### Records for processing
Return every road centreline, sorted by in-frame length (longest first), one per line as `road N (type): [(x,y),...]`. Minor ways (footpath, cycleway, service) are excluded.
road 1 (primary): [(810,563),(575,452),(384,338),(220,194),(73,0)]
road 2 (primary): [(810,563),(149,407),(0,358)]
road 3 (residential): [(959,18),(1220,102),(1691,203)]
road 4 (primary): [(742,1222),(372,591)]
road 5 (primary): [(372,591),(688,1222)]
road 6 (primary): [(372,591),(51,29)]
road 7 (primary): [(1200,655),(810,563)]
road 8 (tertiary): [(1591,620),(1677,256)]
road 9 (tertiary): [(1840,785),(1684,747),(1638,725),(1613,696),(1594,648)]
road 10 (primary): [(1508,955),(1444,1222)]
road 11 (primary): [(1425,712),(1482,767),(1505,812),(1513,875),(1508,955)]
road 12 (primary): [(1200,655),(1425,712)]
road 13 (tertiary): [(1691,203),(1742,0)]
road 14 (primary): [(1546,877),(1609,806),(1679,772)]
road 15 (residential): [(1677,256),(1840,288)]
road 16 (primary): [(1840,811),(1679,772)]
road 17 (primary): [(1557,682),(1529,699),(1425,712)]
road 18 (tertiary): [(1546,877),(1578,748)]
######
Copy out each record above exactly, leaving nothing out.

Return every road centreline, sorted by in-frame length (longest first), one per line as `road N (type): [(x,y),...]`. Minor ways (footpath, cycleway, service) are excluded.
road 1 (primary): [(810,563),(575,452),(384,338),(220,194),(73,0)]
road 2 (primary): [(810,563),(149,407),(0,358)]
road 3 (residential): [(959,18),(1220,102),(1691,203)]
road 4 (primary): [(742,1222),(372,591)]
road 5 (primary): [(372,591),(688,1222)]
road 6 (primary): [(372,591),(51,29)]
road 7 (primary): [(1200,655),(810,563)]
road 8 (tertiary): [(1591,620),(1677,256)]
road 9 (tertiary): [(1840,785),(1684,747),(1638,725),(1613,696),(1594,648)]
road 10 (primary): [(1508,955),(1444,1222)]
road 11 (primary): [(1425,712),(1482,767),(1505,812),(1513,875),(1508,955)]
road 12 (primary): [(1200,655),(1425,712)]
road 13 (tertiary): [(1691,203),(1742,0)]
road 14 (primary): [(1546,877),(1609,806),(1679,772)]
road 15 (residential): [(1677,256),(1840,288)]
road 16 (primary): [(1840,811),(1679,772)]
road 17 (primary): [(1557,682),(1529,699),(1425,712)]
road 18 (tertiary): [(1546,877),(1578,748)]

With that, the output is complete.